> WORK TO COMPLETE
Below are some records. Return exactly the lines from the one containing "(511, 328) = (621, 270): none -> black cone" through the one containing "(549, 279) = (552, 239): purple", both included, and only those.

GIVEN RECORDS section start

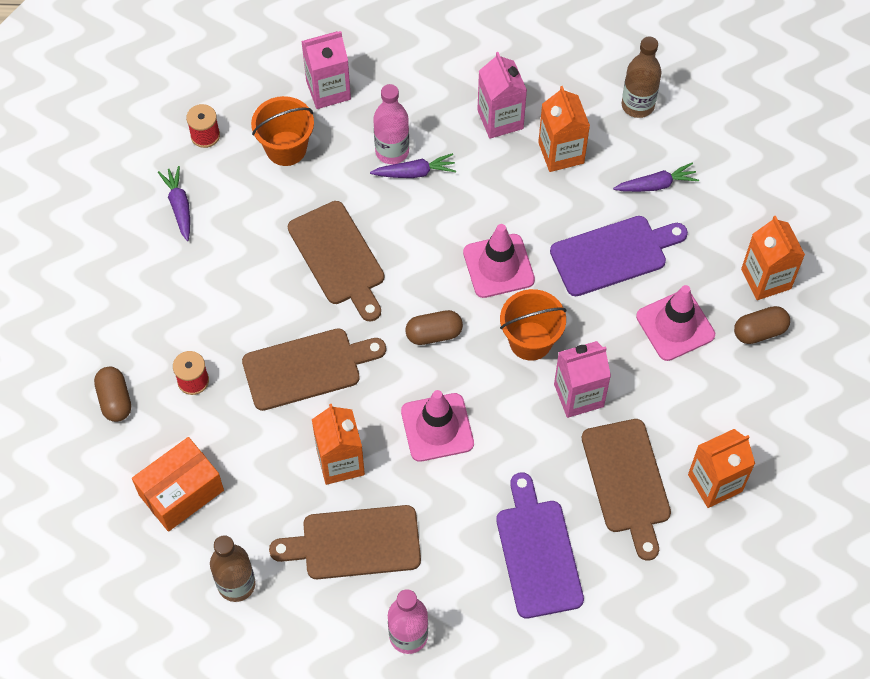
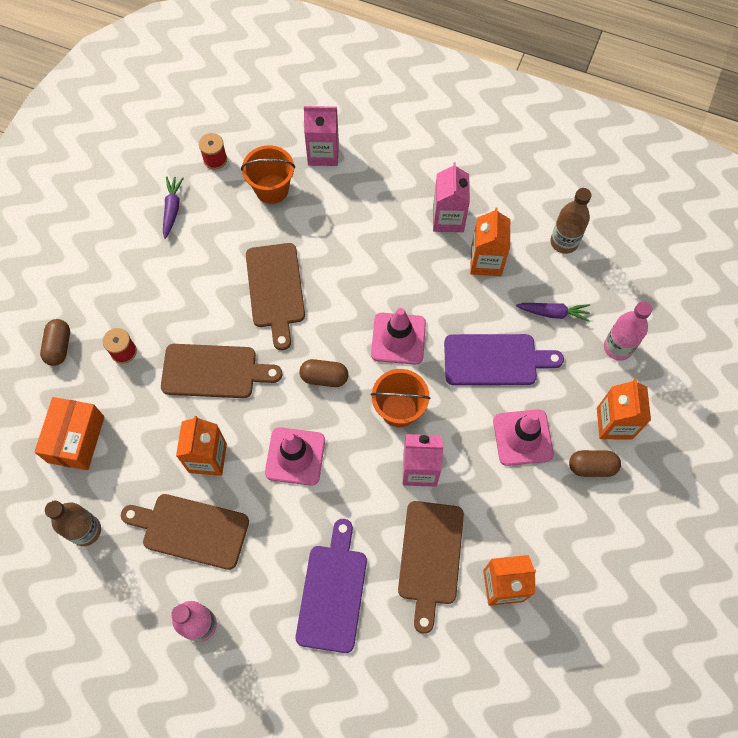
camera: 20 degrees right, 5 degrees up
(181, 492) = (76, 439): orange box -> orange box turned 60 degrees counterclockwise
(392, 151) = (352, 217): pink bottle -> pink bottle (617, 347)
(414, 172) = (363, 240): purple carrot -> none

GIVEN RECORDS section end
GIVEN RECORDS section start

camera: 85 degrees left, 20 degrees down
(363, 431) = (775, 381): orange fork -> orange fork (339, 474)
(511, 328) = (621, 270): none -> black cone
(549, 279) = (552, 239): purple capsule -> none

GIVEN RECORDS section end

> REPLY
(511, 328) = (621, 270): none -> black cone
(549, 279) = (552, 239): purple capsule -> none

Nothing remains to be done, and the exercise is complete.